> Exercise instructions:
Find "The cartera [naranja]" in the data below; transcribe the line it appears on and each line after it, exactly, to the end, and nothing else.
......
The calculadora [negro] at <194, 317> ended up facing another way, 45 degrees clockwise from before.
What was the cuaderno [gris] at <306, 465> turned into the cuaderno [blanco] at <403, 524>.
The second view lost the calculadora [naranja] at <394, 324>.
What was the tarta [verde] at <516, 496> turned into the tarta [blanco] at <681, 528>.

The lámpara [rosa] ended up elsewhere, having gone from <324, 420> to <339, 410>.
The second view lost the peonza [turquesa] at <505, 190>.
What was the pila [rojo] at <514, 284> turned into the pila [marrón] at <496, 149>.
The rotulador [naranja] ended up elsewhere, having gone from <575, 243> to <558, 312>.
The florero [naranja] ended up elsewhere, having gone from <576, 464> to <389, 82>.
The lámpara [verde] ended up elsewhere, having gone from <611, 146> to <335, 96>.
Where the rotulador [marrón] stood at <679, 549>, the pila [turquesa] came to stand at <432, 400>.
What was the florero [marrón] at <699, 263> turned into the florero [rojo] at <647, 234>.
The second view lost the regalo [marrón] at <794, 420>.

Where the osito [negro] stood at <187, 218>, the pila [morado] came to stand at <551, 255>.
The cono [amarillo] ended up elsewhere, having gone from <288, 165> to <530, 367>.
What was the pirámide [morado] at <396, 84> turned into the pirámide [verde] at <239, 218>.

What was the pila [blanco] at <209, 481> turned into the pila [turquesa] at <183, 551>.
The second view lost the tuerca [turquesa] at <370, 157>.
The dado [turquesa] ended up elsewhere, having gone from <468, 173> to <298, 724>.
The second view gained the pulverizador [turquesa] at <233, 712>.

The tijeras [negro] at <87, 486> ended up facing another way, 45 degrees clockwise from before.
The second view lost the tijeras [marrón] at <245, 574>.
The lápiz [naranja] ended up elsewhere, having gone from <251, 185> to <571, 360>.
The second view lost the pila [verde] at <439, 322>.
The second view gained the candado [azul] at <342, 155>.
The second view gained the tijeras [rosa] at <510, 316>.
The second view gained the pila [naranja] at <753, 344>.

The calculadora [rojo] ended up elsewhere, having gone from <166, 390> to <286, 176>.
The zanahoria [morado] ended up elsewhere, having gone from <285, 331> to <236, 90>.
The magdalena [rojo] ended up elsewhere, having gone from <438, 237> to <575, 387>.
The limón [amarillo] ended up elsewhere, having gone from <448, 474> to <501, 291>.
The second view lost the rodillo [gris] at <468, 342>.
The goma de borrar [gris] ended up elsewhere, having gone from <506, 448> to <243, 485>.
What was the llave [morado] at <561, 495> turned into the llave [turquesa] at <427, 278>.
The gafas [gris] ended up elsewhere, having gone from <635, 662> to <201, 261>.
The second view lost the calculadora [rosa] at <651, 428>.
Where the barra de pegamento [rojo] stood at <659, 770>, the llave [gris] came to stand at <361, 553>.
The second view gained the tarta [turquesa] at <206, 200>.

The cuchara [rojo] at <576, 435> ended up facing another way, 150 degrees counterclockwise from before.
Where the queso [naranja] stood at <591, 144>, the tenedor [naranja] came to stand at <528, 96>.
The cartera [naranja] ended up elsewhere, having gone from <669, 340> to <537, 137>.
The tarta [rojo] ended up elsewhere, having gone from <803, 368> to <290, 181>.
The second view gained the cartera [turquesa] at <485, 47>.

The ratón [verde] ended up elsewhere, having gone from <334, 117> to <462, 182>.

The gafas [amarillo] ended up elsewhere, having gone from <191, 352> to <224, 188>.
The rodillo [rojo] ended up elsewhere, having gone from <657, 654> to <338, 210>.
......
> Exercise solution:
The cartera [naranja] ended up elsewhere, having gone from <669, 340> to <537, 137>.
The tarta [rojo] ended up elsewhere, having gone from <803, 368> to <290, 181>.
The second view gained the cartera [turquesa] at <485, 47>.

The ratón [verde] ended up elsewhere, having gone from <334, 117> to <462, 182>.

The gafas [amarillo] ended up elsewhere, having gone from <191, 352> to <224, 188>.
The rodillo [rojo] ended up elsewhere, having gone from <657, 654> to <338, 210>.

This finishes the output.